▶ **REQUEST**:
Copy out the records word for word, starting at the line that contains "Describe the element at coordinates (981, 643)" and ending at the line that contains "foothills (624, 1208)".

[Records for locating displayed items]

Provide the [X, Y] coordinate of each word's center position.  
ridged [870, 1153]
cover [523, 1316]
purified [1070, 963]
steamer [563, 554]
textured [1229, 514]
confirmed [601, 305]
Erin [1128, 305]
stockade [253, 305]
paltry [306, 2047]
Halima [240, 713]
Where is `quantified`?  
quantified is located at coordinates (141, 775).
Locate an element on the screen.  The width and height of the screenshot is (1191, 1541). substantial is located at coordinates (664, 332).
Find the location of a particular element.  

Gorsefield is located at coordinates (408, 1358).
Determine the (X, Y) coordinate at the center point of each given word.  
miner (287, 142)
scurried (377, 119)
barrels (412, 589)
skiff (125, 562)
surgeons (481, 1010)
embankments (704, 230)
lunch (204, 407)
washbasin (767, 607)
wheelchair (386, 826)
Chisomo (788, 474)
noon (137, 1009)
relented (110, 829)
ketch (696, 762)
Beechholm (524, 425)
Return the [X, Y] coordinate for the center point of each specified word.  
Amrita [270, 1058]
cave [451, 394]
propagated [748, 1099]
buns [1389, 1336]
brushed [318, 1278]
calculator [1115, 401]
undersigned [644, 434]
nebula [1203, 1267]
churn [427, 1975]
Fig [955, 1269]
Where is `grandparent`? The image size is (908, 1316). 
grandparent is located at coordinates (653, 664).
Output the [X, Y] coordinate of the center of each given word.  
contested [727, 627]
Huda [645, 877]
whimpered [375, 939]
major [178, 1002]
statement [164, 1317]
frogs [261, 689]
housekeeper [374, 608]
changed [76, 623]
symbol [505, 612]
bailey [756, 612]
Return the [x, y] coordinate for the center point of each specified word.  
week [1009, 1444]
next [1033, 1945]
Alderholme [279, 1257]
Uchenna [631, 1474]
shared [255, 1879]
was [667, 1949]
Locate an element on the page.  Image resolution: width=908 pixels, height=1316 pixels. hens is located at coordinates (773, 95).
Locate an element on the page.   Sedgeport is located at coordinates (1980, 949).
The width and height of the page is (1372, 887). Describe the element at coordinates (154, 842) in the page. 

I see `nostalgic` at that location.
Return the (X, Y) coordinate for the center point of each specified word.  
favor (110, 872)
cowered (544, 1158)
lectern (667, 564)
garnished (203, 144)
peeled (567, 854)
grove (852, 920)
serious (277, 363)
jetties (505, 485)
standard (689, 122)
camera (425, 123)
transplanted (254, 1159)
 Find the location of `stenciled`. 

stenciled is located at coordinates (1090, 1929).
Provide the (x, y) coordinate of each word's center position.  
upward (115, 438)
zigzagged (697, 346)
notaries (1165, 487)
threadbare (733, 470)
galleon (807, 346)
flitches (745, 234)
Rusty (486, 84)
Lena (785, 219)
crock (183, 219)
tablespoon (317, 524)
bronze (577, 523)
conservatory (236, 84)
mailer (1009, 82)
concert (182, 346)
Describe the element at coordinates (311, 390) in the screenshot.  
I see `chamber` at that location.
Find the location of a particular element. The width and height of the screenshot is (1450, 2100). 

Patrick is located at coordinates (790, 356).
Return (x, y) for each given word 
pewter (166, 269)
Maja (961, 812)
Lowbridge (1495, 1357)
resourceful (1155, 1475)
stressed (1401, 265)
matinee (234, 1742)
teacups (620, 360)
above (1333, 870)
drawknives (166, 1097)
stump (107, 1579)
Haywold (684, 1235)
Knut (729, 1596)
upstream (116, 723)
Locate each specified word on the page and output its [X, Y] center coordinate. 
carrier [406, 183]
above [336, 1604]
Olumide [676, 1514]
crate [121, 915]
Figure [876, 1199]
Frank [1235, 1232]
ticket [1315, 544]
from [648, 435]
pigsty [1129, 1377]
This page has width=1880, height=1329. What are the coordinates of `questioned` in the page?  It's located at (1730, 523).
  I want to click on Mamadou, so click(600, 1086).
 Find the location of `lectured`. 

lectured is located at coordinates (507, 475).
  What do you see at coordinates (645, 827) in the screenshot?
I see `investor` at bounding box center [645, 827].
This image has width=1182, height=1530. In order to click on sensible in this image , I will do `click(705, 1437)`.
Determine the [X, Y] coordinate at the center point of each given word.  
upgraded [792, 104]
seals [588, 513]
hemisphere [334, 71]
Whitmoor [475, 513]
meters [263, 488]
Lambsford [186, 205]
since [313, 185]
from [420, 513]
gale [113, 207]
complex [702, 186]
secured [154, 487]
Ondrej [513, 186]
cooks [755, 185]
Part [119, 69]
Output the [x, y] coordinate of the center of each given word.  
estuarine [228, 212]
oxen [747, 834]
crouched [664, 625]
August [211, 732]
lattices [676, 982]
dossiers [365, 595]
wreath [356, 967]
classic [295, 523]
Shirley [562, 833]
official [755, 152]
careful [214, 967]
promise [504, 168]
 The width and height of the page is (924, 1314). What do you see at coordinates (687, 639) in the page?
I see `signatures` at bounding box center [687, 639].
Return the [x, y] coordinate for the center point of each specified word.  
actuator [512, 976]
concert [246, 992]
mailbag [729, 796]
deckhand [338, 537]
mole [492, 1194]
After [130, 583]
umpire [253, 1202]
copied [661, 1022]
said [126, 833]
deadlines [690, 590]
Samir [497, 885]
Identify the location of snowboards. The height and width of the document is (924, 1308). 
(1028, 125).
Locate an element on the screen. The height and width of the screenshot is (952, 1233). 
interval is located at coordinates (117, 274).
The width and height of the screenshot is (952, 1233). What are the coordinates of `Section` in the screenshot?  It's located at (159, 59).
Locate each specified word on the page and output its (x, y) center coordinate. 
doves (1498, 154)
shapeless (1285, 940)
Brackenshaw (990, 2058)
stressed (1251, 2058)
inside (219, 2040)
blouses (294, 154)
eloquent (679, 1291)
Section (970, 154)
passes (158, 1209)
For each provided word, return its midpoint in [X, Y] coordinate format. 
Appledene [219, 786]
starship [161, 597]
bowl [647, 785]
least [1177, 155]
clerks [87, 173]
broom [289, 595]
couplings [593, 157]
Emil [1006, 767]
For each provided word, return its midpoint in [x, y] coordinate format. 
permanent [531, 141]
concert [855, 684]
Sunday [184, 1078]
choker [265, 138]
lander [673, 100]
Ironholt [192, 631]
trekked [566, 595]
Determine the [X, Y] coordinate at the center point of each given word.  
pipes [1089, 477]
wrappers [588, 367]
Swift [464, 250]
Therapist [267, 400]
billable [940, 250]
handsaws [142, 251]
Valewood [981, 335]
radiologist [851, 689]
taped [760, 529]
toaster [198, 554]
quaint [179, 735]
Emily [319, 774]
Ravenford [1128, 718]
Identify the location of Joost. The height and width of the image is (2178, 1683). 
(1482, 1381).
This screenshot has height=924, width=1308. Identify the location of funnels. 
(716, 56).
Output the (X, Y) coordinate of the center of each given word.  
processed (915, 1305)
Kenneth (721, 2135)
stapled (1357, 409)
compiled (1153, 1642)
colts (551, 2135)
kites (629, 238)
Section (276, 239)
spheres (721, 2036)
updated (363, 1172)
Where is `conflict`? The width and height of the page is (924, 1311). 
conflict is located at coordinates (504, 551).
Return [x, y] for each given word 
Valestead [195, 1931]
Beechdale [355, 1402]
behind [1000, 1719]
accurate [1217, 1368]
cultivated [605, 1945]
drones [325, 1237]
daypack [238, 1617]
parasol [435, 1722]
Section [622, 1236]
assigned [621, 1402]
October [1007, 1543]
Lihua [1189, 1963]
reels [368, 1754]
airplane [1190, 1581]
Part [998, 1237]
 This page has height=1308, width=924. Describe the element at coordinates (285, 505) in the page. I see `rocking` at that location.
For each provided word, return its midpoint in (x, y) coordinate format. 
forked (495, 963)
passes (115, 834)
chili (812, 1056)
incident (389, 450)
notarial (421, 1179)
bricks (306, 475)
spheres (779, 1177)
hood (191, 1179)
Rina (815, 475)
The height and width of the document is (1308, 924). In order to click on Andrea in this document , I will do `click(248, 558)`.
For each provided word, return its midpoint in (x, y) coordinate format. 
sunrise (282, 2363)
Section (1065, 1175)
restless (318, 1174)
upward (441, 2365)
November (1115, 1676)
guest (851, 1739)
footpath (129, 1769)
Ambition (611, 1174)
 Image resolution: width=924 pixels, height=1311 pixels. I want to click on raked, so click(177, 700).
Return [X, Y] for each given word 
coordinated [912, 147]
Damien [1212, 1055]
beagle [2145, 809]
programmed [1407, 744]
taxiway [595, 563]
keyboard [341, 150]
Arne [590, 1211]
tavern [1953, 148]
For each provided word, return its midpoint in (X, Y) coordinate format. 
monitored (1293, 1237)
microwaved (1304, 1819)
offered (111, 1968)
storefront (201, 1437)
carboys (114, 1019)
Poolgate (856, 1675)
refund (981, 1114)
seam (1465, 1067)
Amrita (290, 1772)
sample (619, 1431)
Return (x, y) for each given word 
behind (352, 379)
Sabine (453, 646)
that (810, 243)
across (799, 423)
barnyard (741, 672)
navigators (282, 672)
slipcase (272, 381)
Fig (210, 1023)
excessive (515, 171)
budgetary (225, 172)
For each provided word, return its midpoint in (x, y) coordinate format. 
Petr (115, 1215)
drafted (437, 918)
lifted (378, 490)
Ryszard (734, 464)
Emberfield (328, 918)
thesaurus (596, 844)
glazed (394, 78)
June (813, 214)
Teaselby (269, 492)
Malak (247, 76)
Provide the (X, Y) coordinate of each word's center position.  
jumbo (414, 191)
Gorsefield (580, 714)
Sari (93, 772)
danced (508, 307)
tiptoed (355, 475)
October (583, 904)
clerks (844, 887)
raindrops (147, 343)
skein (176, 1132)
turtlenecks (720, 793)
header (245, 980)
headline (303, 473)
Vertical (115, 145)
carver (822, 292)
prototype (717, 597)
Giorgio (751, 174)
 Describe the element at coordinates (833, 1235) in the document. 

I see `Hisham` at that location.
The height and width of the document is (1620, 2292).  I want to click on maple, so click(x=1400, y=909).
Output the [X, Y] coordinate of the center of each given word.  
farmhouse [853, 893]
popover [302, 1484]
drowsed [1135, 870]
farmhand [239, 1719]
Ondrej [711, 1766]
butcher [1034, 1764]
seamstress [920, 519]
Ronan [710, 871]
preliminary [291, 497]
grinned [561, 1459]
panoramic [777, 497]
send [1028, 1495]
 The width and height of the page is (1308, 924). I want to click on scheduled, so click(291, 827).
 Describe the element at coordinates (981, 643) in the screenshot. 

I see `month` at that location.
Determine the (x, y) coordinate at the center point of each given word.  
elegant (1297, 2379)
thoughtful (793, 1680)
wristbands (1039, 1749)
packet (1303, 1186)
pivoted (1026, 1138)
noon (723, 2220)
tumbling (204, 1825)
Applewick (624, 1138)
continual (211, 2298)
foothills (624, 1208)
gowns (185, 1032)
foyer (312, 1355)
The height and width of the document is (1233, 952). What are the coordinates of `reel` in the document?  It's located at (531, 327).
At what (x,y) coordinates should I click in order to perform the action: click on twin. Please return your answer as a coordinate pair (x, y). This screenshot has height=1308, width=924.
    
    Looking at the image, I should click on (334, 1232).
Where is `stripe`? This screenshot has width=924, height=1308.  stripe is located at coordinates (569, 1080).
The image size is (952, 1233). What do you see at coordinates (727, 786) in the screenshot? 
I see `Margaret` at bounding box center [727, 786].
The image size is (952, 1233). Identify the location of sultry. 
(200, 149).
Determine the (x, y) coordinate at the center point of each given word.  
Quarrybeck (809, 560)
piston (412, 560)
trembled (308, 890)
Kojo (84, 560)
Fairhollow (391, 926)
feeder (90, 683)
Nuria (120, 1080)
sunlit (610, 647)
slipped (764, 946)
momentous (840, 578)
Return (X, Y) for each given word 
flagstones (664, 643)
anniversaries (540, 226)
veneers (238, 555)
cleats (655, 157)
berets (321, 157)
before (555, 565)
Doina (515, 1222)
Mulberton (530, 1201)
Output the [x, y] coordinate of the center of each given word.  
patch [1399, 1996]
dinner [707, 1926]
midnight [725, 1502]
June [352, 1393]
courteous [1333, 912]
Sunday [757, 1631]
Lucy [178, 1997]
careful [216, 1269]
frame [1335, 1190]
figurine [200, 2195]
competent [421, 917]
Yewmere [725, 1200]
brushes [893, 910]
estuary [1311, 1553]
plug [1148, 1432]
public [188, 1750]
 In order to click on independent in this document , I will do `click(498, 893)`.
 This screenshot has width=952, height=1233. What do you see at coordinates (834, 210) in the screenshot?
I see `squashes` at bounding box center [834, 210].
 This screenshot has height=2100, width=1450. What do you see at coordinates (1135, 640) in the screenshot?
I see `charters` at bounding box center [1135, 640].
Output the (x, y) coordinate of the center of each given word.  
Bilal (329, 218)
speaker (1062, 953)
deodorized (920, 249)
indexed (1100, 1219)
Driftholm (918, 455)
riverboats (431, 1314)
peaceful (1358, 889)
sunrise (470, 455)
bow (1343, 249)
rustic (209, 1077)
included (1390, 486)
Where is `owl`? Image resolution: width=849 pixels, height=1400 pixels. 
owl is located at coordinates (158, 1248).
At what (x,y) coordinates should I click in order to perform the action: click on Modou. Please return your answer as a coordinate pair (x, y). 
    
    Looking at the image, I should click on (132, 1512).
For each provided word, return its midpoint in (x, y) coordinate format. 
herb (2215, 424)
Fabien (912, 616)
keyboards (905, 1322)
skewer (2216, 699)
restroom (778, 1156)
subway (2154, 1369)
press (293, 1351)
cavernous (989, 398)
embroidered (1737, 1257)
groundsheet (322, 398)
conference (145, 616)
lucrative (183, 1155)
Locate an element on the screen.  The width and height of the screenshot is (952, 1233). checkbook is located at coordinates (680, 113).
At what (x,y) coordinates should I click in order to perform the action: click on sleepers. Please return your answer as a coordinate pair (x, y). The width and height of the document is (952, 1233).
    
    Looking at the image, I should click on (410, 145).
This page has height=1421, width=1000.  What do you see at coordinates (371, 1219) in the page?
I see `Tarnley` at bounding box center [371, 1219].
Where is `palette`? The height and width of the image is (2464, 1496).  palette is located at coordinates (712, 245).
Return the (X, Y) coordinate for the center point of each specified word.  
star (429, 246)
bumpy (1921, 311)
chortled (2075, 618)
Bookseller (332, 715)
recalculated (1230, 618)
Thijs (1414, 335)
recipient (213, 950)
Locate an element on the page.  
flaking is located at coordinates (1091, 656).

▶ **SOLUTION FOR THIS TASK**:
 Describe the element at coordinates (981, 643) in the screenshot. 

I see `month` at that location.
Determine the (x, y) coordinate at the center point of each given word.  
elegant (1297, 2379)
thoughtful (793, 1680)
wristbands (1039, 1749)
packet (1303, 1186)
pivoted (1026, 1138)
noon (723, 2220)
tumbling (204, 1825)
Applewick (624, 1138)
continual (211, 2298)
foothills (624, 1208)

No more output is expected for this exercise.